§ Yang Harus Dikerjakan: Ubah seluruh baris catatan berikut ke dalam format daftar JSON berisi string, satu string untuk setiap baris, tanpa menyertakan baris kosong.

§ Entri Data:
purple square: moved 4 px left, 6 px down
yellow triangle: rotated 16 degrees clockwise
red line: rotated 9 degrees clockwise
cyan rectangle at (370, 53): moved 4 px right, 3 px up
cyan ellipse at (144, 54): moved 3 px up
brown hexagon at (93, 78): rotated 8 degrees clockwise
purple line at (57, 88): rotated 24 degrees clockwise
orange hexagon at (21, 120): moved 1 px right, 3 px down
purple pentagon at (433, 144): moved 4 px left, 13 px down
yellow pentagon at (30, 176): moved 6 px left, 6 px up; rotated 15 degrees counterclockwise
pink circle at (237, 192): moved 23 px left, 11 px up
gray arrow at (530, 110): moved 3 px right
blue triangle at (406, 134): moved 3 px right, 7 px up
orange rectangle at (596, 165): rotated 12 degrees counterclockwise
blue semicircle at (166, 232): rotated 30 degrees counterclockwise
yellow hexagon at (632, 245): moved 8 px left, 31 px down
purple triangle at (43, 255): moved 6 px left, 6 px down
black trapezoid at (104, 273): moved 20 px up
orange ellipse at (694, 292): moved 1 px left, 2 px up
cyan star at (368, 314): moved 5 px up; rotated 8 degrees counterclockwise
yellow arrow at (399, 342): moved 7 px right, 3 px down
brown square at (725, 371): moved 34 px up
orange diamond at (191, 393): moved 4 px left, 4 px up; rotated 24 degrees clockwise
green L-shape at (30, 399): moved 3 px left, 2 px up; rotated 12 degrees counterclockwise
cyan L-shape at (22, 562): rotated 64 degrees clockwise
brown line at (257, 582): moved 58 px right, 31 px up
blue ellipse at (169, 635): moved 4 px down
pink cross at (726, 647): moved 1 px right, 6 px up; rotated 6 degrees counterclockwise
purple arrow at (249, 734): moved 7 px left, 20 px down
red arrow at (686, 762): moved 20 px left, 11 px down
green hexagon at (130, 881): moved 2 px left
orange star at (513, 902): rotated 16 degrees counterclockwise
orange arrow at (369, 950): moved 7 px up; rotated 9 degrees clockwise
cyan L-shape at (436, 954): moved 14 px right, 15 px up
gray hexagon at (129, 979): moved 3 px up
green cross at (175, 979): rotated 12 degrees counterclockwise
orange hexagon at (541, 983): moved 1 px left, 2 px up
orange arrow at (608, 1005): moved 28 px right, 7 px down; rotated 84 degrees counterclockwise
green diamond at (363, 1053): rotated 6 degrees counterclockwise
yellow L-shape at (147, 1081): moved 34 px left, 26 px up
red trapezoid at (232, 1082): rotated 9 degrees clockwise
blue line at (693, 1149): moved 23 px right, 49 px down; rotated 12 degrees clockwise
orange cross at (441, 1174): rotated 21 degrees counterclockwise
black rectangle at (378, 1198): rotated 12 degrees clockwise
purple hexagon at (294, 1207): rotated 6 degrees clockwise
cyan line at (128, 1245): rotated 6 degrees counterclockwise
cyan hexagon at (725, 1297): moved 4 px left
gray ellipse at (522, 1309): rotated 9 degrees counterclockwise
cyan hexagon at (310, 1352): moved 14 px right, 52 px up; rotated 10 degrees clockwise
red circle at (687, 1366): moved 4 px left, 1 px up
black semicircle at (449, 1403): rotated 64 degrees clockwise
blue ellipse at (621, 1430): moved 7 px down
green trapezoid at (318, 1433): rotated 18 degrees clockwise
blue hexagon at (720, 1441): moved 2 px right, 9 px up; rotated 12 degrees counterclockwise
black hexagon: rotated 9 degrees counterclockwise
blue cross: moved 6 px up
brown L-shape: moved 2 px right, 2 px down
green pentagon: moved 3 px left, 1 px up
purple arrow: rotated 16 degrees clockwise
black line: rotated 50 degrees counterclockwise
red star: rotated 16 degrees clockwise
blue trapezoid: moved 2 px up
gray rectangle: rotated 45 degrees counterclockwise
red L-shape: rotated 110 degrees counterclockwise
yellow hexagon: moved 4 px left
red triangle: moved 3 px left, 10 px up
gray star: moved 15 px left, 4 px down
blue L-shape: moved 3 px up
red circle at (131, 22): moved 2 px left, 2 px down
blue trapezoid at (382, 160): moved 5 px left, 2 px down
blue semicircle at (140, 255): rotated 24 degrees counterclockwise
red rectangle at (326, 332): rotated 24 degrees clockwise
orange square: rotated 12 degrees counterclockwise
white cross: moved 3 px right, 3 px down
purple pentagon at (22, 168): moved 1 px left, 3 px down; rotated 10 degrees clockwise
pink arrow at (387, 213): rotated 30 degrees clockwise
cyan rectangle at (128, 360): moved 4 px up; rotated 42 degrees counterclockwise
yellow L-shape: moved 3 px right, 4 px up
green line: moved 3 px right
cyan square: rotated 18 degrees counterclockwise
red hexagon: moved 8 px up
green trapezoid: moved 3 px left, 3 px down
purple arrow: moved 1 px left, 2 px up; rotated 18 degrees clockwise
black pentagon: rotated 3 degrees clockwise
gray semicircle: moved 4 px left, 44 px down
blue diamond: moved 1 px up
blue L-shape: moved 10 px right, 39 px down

§ Jawaban Tugas Ini:
[
  "purple square: moved 4 px left, 6 px down",
  "yellow triangle: rotated 16 degrees clockwise",
  "red line: rotated 9 degrees clockwise",
  "cyan rectangle at (370, 53): moved 4 px right, 3 px up",
  "cyan ellipse at (144, 54): moved 3 px up",
  "brown hexagon at (93, 78): rotated 8 degrees clockwise",
  "purple line at (57, 88): rotated 24 degrees clockwise",
  "orange hexagon at (21, 120): moved 1 px right, 3 px down",
  "purple pentagon at (433, 144): moved 4 px left, 13 px down",
  "yellow pentagon at (30, 176): moved 6 px left, 6 px up; rotated 15 degrees counterclockwise",
  "pink circle at (237, 192): moved 23 px left, 11 px up",
  "gray arrow at (530, 110): moved 3 px right",
  "blue triangle at (406, 134): moved 3 px right, 7 px up",
  "orange rectangle at (596, 165): rotated 12 degrees counterclockwise",
  "blue semicircle at (166, 232): rotated 30 degrees counterclockwise",
  "yellow hexagon at (632, 245): moved 8 px left, 31 px down",
  "purple triangle at (43, 255): moved 6 px left, 6 px down",
  "black trapezoid at (104, 273): moved 20 px up",
  "orange ellipse at (694, 292): moved 1 px left, 2 px up",
  "cyan star at (368, 314): moved 5 px up; rotated 8 degrees counterclockwise",
  "yellow arrow at (399, 342): moved 7 px right, 3 px down",
  "brown square at (725, 371): moved 34 px up",
  "orange diamond at (191, 393): moved 4 px left, 4 px up; rotated 24 degrees clockwise",
  "green L-shape at (30, 399): moved 3 px left, 2 px up; rotated 12 degrees counterclockwise",
  "cyan L-shape at (22, 562): rotated 64 degrees clockwise",
  "brown line at (257, 582): moved 58 px right, 31 px up",
  "blue ellipse at (169, 635): moved 4 px down",
  "pink cross at (726, 647): moved 1 px right, 6 px up; rotated 6 degrees counterclockwise",
  "purple arrow at (249, 734): moved 7 px left, 20 px down",
  "red arrow at (686, 762): moved 20 px left, 11 px down",
  "green hexagon at (130, 881): moved 2 px left",
  "orange star at (513, 902): rotated 16 degrees counterclockwise",
  "orange arrow at (369, 950): moved 7 px up; rotated 9 degrees clockwise",
  "cyan L-shape at (436, 954): moved 14 px right, 15 px up",
  "gray hexagon at (129, 979): moved 3 px up",
  "green cross at (175, 979): rotated 12 degrees counterclockwise",
  "orange hexagon at (541, 983): moved 1 px left, 2 px up",
  "orange arrow at (608, 1005): moved 28 px right, 7 px down; rotated 84 degrees counterclockwise",
  "green diamond at (363, 1053): rotated 6 degrees counterclockwise",
  "yellow L-shape at (147, 1081): moved 34 px left, 26 px up",
  "red trapezoid at (232, 1082): rotated 9 degrees clockwise",
  "blue line at (693, 1149): moved 23 px right, 49 px down; rotated 12 degrees clockwise",
  "orange cross at (441, 1174): rotated 21 degrees counterclockwise",
  "black rectangle at (378, 1198): rotated 12 degrees clockwise",
  "purple hexagon at (294, 1207): rotated 6 degrees clockwise",
  "cyan line at (128, 1245): rotated 6 degrees counterclockwise",
  "cyan hexagon at (725, 1297): moved 4 px left",
  "gray ellipse at (522, 1309): rotated 9 degrees counterclockwise",
  "cyan hexagon at (310, 1352): moved 14 px right, 52 px up; rotated 10 degrees clockwise",
  "red circle at (687, 1366): moved 4 px left, 1 px up",
  "black semicircle at (449, 1403): rotated 64 degrees clockwise",
  "blue ellipse at (621, 1430): moved 7 px down",
  "green trapezoid at (318, 1433): rotated 18 degrees clockwise",
  "blue hexagon at (720, 1441): moved 2 px right, 9 px up; rotated 12 degrees counterclockwise",
  "black hexagon: rotated 9 degrees counterclockwise",
  "blue cross: moved 6 px up",
  "brown L-shape: moved 2 px right, 2 px down",
  "green pentagon: moved 3 px left, 1 px up",
  "purple arrow: rotated 16 degrees clockwise",
  "black line: rotated 50 degrees counterclockwise",
  "red star: rotated 16 degrees clockwise",
  "blue trapezoid: moved 2 px up",
  "gray rectangle: rotated 45 degrees counterclockwise",
  "red L-shape: rotated 110 degrees counterclockwise",
  "yellow hexagon: moved 4 px left",
  "red triangle: moved 3 px left, 10 px up",
  "gray star: moved 15 px left, 4 px down",
  "blue L-shape: moved 3 px up",
  "red circle at (131, 22): moved 2 px left, 2 px down",
  "blue trapezoid at (382, 160): moved 5 px left, 2 px down",
  "blue semicircle at (140, 255): rotated 24 degrees counterclockwise",
  "red rectangle at (326, 332): rotated 24 degrees clockwise",
  "orange square: rotated 12 degrees counterclockwise",
  "white cross: moved 3 px right, 3 px down",
  "purple pentagon at (22, 168): moved 1 px left, 3 px down; rotated 10 degrees clockwise",
  "pink arrow at (387, 213): rotated 30 degrees clockwise",
  "cyan rectangle at (128, 360): moved 4 px up; rotated 42 degrees counterclockwise",
  "yellow L-shape: moved 3 px right, 4 px up",
  "green line: moved 3 px right",
  "cyan square: rotated 18 degrees counterclockwise",
  "red hexagon: moved 8 px up",
  "green trapezoid: moved 3 px left, 3 px down",
  "purple arrow: moved 1 px left, 2 px up; rotated 18 degrees clockwise",
  "black pentagon: rotated 3 degrees clockwise",
  "gray semicircle: moved 4 px left, 44 px down",
  "blue diamond: moved 1 px up",
  "blue L-shape: moved 10 px right, 39 px down"
]